▶ TASK DETAILS:
Recreate the entire listing that appears below, exactly.

▶ PROVIDED MATERIAL:
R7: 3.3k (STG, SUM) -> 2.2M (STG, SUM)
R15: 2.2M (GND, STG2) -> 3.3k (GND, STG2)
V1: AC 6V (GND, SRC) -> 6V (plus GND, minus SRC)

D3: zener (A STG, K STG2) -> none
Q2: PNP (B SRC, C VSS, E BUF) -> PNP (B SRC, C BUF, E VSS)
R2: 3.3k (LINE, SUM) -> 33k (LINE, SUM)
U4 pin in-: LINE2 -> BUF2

▶ RESULT OF THIS TASK:
R7: 3.3k (STG, SUM) -> 2.2M (STG, SUM)
R15: 2.2M (GND, STG2) -> 3.3k (GND, STG2)
V1: AC 6V (GND, SRC) -> 6V (plus GND, minus SRC)

D3: zener (A STG, K STG2) -> none
Q2: PNP (B SRC, C VSS, E BUF) -> PNP (B SRC, C BUF, E VSS)
R2: 3.3k (LINE, SUM) -> 33k (LINE, SUM)
U4 pin in-: LINE2 -> BUF2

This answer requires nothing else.